▶ _Task to complete_
In the material below, the required lines run from the one containing "SERVO1 pin GND: 5V -> GND" through the one containing "LCD pin SDA: RX -> 2". Copy those lines exactly, ends included, and nothing else.

▶ _Data for analysis_

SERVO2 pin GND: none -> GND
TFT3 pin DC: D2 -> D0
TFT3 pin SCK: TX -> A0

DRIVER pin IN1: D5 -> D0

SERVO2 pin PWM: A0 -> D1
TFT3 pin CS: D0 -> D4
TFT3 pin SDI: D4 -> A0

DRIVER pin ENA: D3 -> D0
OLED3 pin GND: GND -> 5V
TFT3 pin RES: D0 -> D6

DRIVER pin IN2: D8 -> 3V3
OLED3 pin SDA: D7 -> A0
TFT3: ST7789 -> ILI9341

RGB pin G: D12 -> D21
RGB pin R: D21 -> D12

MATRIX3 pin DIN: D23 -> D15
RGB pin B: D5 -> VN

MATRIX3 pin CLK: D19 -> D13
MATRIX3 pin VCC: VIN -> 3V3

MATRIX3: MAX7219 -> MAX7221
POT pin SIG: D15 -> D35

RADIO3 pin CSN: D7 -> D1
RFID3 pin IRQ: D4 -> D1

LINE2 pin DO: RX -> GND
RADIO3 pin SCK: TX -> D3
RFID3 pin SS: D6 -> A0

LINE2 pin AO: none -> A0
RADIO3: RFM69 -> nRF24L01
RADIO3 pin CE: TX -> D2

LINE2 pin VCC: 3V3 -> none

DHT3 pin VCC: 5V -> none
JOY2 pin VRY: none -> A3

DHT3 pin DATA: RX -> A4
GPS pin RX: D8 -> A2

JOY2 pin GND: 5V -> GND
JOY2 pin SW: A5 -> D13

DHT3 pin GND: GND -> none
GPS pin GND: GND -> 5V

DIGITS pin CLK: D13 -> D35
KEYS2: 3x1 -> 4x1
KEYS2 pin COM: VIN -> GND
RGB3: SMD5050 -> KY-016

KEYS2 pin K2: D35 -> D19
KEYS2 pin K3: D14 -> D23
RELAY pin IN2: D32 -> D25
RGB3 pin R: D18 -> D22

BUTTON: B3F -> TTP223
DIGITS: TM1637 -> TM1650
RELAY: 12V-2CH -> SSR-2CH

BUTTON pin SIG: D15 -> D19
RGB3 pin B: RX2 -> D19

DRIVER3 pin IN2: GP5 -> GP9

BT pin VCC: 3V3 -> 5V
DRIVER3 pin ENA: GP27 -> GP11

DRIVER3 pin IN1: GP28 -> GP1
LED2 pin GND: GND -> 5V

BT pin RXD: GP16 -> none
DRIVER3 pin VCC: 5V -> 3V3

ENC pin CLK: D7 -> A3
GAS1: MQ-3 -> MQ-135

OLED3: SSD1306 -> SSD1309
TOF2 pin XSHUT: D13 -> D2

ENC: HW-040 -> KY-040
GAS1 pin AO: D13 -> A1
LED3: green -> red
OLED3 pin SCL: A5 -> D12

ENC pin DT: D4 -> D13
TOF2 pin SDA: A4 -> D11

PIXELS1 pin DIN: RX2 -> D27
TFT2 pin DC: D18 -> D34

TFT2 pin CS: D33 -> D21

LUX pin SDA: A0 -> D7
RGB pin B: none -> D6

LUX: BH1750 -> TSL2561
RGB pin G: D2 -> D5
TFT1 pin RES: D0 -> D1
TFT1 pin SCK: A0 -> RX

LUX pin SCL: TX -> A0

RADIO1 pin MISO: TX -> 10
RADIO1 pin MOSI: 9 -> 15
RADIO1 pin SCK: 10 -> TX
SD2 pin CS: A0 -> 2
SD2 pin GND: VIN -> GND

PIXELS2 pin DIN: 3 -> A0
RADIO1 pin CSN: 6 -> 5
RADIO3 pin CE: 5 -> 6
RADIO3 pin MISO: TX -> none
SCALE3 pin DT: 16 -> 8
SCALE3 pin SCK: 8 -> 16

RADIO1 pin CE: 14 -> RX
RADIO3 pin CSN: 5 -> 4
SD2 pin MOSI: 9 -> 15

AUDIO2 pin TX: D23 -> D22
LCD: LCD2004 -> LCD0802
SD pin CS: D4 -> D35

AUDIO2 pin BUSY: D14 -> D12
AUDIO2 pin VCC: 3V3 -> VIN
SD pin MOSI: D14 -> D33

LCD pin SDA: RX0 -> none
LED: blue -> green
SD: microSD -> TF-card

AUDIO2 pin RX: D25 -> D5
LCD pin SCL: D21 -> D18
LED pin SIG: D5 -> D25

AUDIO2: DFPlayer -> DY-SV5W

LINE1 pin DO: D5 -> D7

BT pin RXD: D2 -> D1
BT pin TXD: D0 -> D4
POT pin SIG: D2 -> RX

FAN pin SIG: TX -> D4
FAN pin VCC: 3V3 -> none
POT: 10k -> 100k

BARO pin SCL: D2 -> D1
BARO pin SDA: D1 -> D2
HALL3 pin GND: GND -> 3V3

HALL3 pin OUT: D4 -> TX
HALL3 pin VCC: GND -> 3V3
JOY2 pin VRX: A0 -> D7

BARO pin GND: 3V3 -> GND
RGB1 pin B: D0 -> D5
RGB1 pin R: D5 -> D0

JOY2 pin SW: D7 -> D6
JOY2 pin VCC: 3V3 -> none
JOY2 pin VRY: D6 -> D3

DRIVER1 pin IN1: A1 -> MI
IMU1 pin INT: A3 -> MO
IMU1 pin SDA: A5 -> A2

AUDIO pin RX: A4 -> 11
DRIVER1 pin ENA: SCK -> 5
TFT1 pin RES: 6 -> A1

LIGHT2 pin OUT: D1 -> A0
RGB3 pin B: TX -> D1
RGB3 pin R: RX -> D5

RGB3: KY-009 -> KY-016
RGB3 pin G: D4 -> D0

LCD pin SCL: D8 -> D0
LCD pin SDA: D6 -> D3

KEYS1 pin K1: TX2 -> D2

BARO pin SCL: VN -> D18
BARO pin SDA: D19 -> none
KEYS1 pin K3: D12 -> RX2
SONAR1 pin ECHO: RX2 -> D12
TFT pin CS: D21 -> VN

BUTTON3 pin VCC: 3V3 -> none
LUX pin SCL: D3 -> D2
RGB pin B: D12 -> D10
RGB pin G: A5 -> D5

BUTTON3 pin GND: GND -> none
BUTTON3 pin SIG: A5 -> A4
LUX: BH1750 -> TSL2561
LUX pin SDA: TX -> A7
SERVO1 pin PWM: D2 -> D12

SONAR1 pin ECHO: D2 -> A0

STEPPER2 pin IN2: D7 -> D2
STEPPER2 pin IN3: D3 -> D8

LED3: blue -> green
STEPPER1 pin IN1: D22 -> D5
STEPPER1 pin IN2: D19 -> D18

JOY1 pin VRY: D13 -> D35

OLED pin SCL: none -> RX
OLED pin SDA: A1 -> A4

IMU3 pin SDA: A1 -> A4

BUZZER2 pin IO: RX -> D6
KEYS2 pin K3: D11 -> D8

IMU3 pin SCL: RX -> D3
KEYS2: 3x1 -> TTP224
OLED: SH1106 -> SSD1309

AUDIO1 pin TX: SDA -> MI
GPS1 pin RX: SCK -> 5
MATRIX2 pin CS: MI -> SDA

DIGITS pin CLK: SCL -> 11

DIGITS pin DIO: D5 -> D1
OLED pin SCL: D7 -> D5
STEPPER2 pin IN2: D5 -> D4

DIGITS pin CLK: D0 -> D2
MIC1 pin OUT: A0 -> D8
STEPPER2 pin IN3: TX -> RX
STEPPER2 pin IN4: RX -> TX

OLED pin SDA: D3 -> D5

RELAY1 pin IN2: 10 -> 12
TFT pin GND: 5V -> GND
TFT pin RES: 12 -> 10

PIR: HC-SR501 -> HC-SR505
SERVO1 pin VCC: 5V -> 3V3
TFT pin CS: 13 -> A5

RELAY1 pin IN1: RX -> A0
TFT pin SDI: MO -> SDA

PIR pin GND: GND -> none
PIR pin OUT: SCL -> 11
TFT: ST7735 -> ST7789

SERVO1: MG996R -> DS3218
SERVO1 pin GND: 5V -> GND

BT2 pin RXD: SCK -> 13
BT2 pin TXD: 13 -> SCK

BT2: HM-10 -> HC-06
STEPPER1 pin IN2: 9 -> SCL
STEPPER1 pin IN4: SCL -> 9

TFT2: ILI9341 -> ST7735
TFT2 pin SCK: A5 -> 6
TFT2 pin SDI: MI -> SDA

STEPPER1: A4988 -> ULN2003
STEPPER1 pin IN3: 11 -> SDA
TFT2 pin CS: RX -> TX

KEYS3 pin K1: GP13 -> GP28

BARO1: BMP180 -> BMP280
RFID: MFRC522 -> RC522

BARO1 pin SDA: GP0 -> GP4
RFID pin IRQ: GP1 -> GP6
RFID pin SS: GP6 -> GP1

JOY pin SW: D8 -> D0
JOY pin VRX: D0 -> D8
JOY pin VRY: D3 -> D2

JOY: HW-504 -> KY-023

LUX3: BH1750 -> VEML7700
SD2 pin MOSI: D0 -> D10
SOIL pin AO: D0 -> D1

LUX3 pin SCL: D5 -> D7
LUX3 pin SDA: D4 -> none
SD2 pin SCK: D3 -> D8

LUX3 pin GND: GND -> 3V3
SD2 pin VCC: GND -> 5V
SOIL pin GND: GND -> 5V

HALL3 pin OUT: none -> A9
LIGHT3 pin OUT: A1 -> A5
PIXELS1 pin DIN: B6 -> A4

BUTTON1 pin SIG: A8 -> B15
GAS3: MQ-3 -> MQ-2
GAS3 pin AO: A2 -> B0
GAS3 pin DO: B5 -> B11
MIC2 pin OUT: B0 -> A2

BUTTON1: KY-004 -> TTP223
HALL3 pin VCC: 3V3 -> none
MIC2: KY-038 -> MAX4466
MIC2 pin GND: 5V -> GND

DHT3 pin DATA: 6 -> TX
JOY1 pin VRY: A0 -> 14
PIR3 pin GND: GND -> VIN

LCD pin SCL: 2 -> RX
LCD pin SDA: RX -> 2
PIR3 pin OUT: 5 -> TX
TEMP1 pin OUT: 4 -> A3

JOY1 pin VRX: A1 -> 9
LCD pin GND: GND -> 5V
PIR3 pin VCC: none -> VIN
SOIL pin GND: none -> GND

▶ _Written answer_
SERVO1 pin GND: 5V -> GND

BT2 pin RXD: SCK -> 13
BT2 pin TXD: 13 -> SCK

BT2: HM-10 -> HC-06
STEPPER1 pin IN2: 9 -> SCL
STEPPER1 pin IN4: SCL -> 9

TFT2: ILI9341 -> ST7735
TFT2 pin SCK: A5 -> 6
TFT2 pin SDI: MI -> SDA

STEPPER1: A4988 -> ULN2003
STEPPER1 pin IN3: 11 -> SDA
TFT2 pin CS: RX -> TX

KEYS3 pin K1: GP13 -> GP28

BARO1: BMP180 -> BMP280
RFID: MFRC522 -> RC522

BARO1 pin SDA: GP0 -> GP4
RFID pin IRQ: GP1 -> GP6
RFID pin SS: GP6 -> GP1

JOY pin SW: D8 -> D0
JOY pin VRX: D0 -> D8
JOY pin VRY: D3 -> D2

JOY: HW-504 -> KY-023

LUX3: BH1750 -> VEML7700
SD2 pin MOSI: D0 -> D10
SOIL pin AO: D0 -> D1

LUX3 pin SCL: D5 -> D7
LUX3 pin SDA: D4 -> none
SD2 pin SCK: D3 -> D8

LUX3 pin GND: GND -> 3V3
SD2 pin VCC: GND -> 5V
SOIL pin GND: GND -> 5V

HALL3 pin OUT: none -> A9
LIGHT3 pin OUT: A1 -> A5
PIXELS1 pin DIN: B6 -> A4

BUTTON1 pin SIG: A8 -> B15
GAS3: MQ-3 -> MQ-2
GAS3 pin AO: A2 -> B0
GAS3 pin DO: B5 -> B11
MIC2 pin OUT: B0 -> A2

BUTTON1: KY-004 -> TTP223
HALL3 pin VCC: 3V3 -> none
MIC2: KY-038 -> MAX4466
MIC2 pin GND: 5V -> GND

DHT3 pin DATA: 6 -> TX
JOY1 pin VRY: A0 -> 14
PIR3 pin GND: GND -> VIN

LCD pin SCL: 2 -> RX
LCD pin SDA: RX -> 2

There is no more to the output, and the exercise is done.